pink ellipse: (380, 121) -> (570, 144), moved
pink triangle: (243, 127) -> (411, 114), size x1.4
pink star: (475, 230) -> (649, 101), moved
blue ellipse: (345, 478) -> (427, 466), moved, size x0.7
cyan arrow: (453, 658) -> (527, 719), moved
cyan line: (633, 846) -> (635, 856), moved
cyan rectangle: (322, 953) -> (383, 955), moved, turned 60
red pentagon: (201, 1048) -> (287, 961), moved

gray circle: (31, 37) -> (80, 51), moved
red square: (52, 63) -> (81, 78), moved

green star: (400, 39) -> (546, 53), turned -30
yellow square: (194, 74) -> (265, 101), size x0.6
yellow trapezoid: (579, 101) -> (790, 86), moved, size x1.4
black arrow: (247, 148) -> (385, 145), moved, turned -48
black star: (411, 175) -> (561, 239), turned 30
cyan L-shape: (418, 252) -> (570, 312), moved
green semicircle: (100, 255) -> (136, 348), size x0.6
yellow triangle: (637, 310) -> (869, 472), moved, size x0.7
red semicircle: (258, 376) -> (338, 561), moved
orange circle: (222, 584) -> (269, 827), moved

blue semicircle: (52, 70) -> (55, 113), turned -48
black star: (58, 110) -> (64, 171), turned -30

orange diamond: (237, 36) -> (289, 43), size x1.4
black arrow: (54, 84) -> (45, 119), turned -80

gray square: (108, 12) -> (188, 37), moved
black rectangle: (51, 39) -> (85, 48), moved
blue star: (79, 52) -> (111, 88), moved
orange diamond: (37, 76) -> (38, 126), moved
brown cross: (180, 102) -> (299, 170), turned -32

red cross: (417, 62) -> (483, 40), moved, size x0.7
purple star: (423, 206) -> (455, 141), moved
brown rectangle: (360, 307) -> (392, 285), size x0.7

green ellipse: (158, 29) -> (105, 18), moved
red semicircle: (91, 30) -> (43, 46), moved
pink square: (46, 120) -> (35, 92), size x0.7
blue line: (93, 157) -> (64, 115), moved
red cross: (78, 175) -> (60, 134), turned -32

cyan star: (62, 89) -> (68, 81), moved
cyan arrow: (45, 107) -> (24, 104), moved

+++

From the line that contains "brown rectangle: (360, 307)" through the last line of the records above, copy every line exactly and leave out the rest.

ANSWER TO THIS EXERCISE:
brown rectangle: (360, 307) -> (392, 285), size x0.7

green ellipse: (158, 29) -> (105, 18), moved
red semicircle: (91, 30) -> (43, 46), moved
pink square: (46, 120) -> (35, 92), size x0.7
blue line: (93, 157) -> (64, 115), moved
red cross: (78, 175) -> (60, 134), turned -32

cyan star: (62, 89) -> (68, 81), moved
cyan arrow: (45, 107) -> (24, 104), moved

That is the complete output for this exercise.